• [Task item]:
Could you reproduce, from the records below, everything from the line with "P2 pin 1: STG -> LINE" down to the line with "D10: LED green (A MID, K", keeping both of those lines and changing nothing?

• [Information provided]:
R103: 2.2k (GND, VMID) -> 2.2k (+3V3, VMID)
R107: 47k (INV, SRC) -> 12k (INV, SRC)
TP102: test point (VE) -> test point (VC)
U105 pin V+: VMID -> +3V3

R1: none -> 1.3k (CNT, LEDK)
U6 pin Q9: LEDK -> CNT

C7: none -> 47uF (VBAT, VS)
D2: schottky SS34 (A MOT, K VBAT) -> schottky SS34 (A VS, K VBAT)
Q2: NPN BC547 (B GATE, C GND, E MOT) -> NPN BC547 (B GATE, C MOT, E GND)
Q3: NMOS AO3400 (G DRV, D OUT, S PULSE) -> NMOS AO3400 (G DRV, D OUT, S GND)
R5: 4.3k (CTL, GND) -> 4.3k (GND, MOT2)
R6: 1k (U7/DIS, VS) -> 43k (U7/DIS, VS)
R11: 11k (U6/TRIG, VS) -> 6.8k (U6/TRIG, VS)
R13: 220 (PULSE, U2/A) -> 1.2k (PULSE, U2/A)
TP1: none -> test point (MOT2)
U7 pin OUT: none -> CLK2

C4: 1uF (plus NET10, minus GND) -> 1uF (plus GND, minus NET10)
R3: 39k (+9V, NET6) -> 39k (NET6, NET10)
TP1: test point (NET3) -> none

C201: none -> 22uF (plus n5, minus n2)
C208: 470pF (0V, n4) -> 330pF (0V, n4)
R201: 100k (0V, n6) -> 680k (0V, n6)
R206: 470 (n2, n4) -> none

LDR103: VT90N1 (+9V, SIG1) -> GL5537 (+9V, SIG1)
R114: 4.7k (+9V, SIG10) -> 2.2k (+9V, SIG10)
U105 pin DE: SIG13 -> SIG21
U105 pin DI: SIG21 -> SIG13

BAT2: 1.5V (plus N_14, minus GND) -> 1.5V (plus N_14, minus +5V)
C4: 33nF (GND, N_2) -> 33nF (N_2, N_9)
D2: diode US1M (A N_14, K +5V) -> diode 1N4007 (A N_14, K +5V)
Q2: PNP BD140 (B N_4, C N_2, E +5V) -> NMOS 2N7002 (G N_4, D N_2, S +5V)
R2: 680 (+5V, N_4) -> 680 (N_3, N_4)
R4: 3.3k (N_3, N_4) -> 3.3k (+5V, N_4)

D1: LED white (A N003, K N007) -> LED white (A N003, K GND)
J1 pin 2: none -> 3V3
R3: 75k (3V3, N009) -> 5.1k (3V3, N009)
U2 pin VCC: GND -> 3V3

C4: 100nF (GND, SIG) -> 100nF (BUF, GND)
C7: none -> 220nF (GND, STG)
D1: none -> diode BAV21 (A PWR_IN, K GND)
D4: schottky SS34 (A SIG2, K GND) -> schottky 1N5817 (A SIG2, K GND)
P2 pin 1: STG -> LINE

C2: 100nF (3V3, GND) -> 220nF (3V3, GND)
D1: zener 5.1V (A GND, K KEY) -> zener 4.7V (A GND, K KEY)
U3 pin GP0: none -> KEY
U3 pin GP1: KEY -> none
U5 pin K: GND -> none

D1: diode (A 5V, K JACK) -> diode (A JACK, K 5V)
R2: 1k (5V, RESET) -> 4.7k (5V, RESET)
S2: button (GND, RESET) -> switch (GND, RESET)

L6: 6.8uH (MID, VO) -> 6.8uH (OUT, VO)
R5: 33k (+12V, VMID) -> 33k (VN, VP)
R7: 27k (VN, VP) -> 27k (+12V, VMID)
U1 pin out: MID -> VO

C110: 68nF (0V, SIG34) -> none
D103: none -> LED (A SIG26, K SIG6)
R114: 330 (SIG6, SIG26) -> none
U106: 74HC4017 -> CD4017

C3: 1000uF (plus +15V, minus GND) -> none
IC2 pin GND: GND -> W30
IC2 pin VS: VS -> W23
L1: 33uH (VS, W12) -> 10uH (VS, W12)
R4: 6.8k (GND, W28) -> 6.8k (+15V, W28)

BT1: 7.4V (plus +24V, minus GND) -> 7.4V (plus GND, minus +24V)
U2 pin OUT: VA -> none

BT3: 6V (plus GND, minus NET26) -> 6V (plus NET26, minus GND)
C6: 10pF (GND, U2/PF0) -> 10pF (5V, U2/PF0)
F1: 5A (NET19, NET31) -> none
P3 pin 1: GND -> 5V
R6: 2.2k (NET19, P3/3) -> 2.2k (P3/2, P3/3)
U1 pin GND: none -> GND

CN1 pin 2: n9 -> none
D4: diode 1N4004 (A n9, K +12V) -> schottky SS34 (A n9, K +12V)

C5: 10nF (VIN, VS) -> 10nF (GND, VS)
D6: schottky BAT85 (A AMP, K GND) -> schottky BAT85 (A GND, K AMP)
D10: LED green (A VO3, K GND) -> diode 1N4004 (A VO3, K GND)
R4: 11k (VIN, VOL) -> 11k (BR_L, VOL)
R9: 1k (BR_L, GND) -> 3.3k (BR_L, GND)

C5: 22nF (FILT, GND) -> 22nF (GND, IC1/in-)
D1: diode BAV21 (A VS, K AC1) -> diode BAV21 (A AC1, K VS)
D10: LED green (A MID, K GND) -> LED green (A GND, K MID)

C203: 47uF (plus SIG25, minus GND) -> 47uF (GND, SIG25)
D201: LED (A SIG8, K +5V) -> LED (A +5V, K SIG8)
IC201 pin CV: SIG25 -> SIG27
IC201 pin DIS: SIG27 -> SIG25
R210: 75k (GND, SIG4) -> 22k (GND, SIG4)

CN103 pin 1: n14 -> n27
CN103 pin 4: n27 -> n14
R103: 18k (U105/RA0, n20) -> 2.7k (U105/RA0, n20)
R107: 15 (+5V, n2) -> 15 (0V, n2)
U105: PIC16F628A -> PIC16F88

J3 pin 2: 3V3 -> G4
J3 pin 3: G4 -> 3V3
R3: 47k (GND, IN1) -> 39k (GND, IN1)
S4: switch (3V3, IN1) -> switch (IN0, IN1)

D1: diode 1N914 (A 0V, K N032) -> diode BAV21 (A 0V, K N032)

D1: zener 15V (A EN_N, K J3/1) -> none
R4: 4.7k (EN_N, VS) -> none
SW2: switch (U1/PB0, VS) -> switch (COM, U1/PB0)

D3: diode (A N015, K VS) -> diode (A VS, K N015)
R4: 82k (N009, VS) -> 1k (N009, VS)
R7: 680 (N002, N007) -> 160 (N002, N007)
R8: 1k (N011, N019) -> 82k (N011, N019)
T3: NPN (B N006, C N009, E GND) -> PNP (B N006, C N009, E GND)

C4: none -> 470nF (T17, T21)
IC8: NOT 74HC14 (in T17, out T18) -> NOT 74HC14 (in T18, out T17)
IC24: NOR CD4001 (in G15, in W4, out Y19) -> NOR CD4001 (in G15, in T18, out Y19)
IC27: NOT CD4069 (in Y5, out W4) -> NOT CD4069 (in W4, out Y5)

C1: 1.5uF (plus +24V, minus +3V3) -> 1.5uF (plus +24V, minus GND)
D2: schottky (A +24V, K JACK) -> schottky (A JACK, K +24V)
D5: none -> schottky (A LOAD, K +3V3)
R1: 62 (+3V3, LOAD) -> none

• [Exercise result]:
P2 pin 1: STG -> LINE

C2: 100nF (3V3, GND) -> 220nF (3V3, GND)
D1: zener 5.1V (A GND, K KEY) -> zener 4.7V (A GND, K KEY)
U3 pin GP0: none -> KEY
U3 pin GP1: KEY -> none
U5 pin K: GND -> none

D1: diode (A 5V, K JACK) -> diode (A JACK, K 5V)
R2: 1k (5V, RESET) -> 4.7k (5V, RESET)
S2: button (GND, RESET) -> switch (GND, RESET)

L6: 6.8uH (MID, VO) -> 6.8uH (OUT, VO)
R5: 33k (+12V, VMID) -> 33k (VN, VP)
R7: 27k (VN, VP) -> 27k (+12V, VMID)
U1 pin out: MID -> VO

C110: 68nF (0V, SIG34) -> none
D103: none -> LED (A SIG26, K SIG6)
R114: 330 (SIG6, SIG26) -> none
U106: 74HC4017 -> CD4017

C3: 1000uF (plus +15V, minus GND) -> none
IC2 pin GND: GND -> W30
IC2 pin VS: VS -> W23
L1: 33uH (VS, W12) -> 10uH (VS, W12)
R4: 6.8k (GND, W28) -> 6.8k (+15V, W28)

BT1: 7.4V (plus +24V, minus GND) -> 7.4V (plus GND, minus +24V)
U2 pin OUT: VA -> none

BT3: 6V (plus GND, minus NET26) -> 6V (plus NET26, minus GND)
C6: 10pF (GND, U2/PF0) -> 10pF (5V, U2/PF0)
F1: 5A (NET19, NET31) -> none
P3 pin 1: GND -> 5V
R6: 2.2k (NET19, P3/3) -> 2.2k (P3/2, P3/3)
U1 pin GND: none -> GND

CN1 pin 2: n9 -> none
D4: diode 1N4004 (A n9, K +12V) -> schottky SS34 (A n9, K +12V)

C5: 10nF (VIN, VS) -> 10nF (GND, VS)
D6: schottky BAT85 (A AMP, K GND) -> schottky BAT85 (A GND, K AMP)
D10: LED green (A VO3, K GND) -> diode 1N4004 (A VO3, K GND)
R4: 11k (VIN, VOL) -> 11k (BR_L, VOL)
R9: 1k (BR_L, GND) -> 3.3k (BR_L, GND)

C5: 22nF (FILT, GND) -> 22nF (GND, IC1/in-)
D1: diode BAV21 (A VS, K AC1) -> diode BAV21 (A AC1, K VS)
D10: LED green (A MID, K GND) -> LED green (A GND, K MID)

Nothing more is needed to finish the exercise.